[EXERCISE DESCRIPTION] Filter the entries down to the lines containing "brown", and copy those lines.

[ENTRIES SUPPLIED]
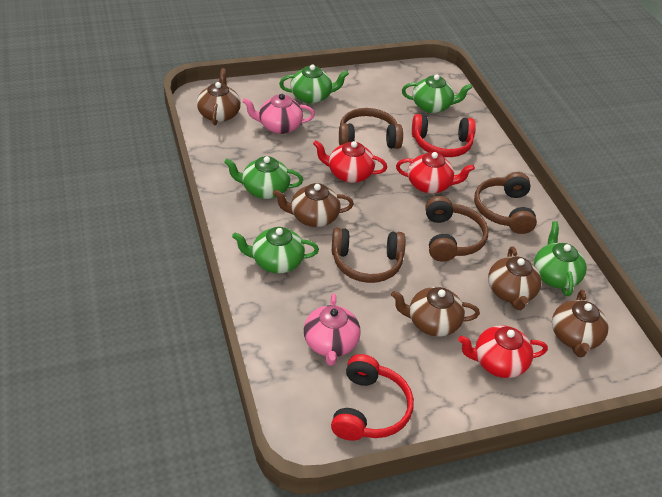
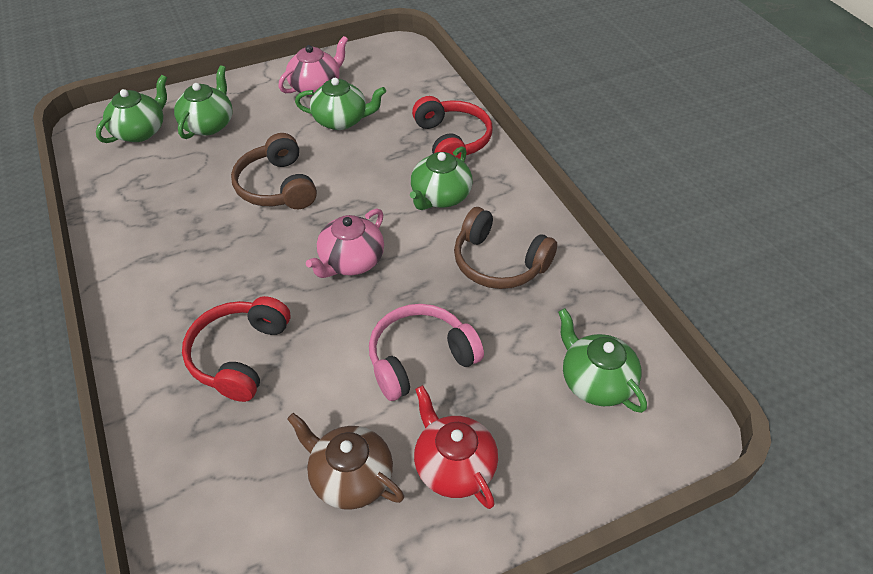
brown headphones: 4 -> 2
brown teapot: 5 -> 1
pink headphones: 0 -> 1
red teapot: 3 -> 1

==

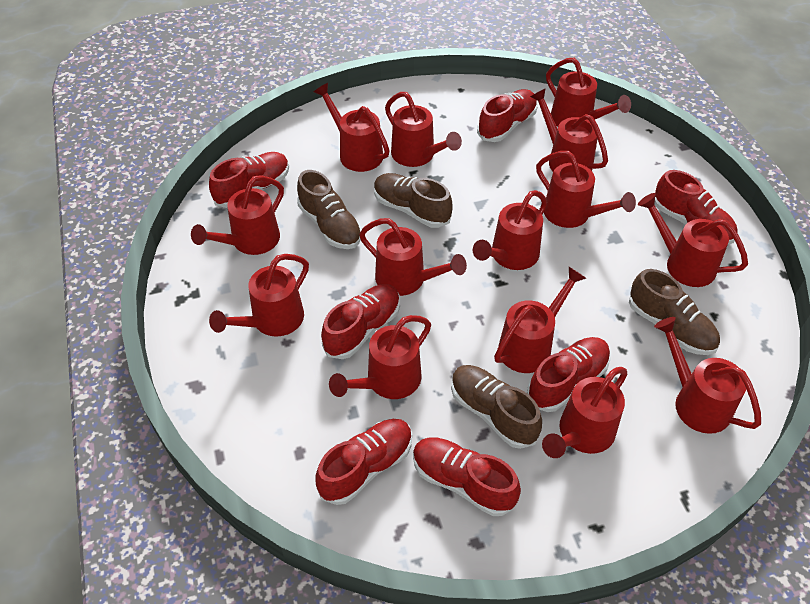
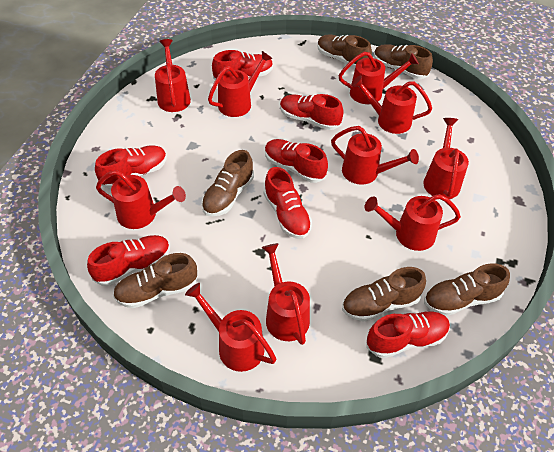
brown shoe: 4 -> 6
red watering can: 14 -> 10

[ANSWER AREA]
brown headphones: 4 -> 2
brown teapot: 5 -> 1
brown shoe: 4 -> 6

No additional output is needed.